Exercise: What you should copy is the line containing "orange brick H8:H10" and all lines after it in the entries below, exactly and without anything added.

Dataset records:
************
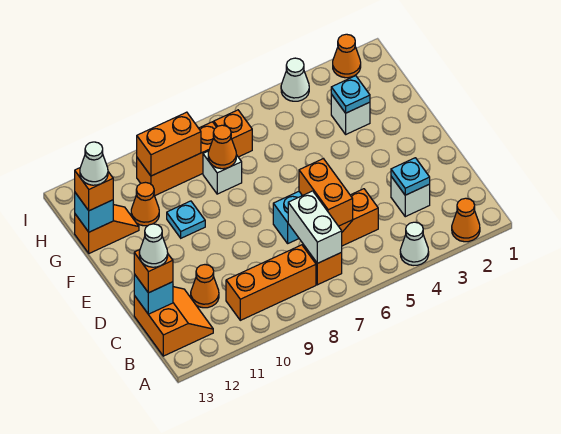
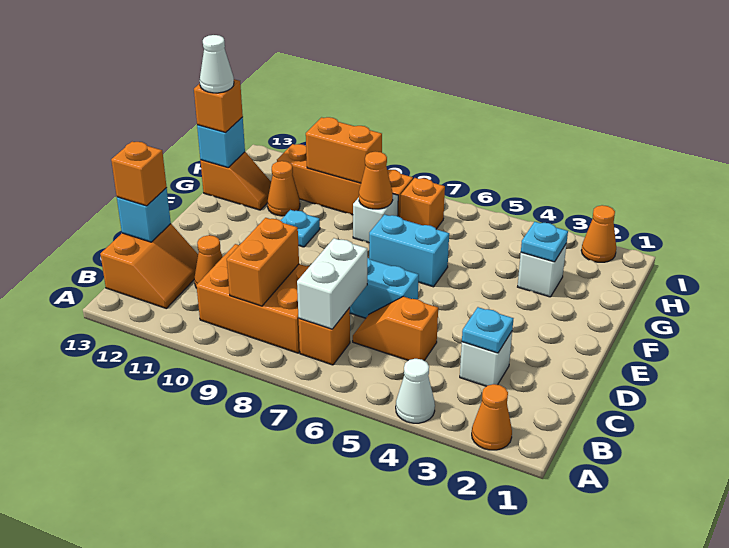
orange brick B8:B10 level 1 -> orange brick B8:C10 level 1
orange brick C6:D6 level 2 -> orange brick B9:C9 level 2
white cone C13 level 4 -> none
none -> cyan brick F6:F7 level 1
orange brick H8:H10 level 1 -> orange brick H8:H11 level 1
white cone I4 level 1 -> none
************
The completed task:
orange brick H8:H10 level 1 -> orange brick H8:H11 level 1
white cone I4 level 1 -> none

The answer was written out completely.